== Segment start ==
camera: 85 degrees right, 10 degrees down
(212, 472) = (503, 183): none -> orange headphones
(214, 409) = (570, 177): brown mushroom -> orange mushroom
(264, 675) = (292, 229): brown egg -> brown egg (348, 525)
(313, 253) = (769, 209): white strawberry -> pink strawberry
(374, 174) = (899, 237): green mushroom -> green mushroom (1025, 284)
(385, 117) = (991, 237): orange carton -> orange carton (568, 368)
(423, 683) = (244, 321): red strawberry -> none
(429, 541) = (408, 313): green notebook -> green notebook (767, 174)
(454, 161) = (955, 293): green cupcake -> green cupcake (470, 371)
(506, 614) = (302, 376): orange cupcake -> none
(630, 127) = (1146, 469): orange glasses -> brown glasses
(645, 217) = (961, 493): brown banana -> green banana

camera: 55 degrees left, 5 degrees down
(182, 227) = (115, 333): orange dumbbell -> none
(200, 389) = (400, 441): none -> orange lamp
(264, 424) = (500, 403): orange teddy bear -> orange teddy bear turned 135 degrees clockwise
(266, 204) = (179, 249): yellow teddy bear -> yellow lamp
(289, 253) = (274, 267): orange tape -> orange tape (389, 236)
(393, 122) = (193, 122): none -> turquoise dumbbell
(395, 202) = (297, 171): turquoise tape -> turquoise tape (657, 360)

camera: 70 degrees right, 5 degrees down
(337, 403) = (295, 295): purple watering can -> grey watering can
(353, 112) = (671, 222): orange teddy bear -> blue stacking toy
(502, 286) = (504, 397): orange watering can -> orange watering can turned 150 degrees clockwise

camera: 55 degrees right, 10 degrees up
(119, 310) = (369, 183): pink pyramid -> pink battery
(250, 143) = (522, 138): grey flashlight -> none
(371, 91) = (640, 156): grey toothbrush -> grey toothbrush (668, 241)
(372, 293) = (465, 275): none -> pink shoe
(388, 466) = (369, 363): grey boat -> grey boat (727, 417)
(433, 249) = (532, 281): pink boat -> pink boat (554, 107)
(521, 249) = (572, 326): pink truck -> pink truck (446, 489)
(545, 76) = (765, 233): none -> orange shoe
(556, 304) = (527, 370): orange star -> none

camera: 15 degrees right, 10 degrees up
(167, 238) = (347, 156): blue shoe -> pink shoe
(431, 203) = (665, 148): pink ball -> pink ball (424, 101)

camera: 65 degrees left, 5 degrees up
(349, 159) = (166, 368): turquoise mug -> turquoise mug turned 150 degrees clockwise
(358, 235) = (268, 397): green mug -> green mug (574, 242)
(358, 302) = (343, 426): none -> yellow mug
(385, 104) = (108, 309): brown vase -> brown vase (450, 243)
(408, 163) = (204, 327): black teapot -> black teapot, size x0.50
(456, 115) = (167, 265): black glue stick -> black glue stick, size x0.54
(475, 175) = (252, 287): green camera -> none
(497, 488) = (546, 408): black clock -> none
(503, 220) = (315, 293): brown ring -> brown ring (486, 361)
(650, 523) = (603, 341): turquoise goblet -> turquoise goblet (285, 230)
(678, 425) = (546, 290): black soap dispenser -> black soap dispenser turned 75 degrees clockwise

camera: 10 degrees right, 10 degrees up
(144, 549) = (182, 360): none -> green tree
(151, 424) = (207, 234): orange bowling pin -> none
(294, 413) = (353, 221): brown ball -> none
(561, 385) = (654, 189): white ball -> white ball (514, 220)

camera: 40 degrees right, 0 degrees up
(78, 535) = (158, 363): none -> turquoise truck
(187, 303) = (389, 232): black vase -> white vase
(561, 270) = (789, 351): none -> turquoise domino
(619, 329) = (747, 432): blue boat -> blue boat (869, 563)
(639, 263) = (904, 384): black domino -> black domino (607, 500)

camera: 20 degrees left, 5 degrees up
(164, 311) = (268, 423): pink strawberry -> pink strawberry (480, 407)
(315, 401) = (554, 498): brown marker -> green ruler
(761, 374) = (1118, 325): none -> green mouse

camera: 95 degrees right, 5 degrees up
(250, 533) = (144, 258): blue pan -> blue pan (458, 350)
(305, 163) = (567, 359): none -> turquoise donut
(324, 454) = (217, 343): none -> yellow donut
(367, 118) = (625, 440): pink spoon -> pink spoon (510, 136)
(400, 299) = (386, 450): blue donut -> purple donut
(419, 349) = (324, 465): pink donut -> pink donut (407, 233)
== Segment end ==
Each line above that contains the word "left" should be counted, and only the total given.

*Answer box*
3